╔══

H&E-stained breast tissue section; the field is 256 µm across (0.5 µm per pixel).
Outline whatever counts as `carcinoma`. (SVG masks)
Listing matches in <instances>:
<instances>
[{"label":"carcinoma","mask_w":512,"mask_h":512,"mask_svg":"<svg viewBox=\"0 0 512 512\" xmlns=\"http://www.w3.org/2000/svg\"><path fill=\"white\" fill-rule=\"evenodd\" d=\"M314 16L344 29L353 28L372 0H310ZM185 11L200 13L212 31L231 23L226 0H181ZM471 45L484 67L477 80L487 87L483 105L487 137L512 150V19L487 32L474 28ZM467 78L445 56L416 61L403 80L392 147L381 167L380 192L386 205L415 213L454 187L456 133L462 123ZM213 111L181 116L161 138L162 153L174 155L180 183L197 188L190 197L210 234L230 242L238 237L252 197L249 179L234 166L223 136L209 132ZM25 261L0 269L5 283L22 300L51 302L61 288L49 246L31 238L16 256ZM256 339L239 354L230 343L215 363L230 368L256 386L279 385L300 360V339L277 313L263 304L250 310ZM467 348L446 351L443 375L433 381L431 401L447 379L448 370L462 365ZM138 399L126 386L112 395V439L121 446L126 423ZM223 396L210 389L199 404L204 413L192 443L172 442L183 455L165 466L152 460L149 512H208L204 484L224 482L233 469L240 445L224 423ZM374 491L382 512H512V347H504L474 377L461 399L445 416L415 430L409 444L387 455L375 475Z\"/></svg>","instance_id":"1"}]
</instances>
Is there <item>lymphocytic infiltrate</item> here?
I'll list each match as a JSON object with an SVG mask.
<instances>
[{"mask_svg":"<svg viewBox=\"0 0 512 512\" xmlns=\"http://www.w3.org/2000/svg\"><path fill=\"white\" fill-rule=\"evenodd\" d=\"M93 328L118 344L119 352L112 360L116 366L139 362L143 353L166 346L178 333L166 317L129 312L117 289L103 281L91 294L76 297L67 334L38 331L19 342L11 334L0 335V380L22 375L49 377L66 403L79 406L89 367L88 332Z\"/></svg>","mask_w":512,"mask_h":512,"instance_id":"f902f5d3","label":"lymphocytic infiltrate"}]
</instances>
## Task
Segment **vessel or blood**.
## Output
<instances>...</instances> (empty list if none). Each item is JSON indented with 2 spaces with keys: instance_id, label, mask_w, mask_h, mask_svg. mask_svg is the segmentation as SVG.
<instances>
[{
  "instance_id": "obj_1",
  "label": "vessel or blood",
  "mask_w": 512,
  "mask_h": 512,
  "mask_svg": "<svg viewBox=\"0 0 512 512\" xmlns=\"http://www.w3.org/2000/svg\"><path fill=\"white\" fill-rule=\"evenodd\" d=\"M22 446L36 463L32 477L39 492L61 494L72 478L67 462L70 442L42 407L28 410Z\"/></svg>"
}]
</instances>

╚══

Problem
Give back exactly the lines from the line holding "<instances>...</instances> (empty list" through the last line of the listing, including both.

In response
<instances>...</instances> (empty list if none). Each item is JSON indented with 2 spaces with keys: instance_id, label, mask_w, mask_h, mask_svg. mask_svg is the segmentation as SVG.
<instances>
[{
  "instance_id": "obj_1",
  "label": "vessel or blood",
  "mask_w": 512,
  "mask_h": 512,
  "mask_svg": "<svg viewBox=\"0 0 512 512\" xmlns=\"http://www.w3.org/2000/svg\"><path fill=\"white\" fill-rule=\"evenodd\" d=\"M22 446L36 463L32 477L39 492L61 494L72 478L67 462L70 442L42 407L28 410Z\"/></svg>"
}]
</instances>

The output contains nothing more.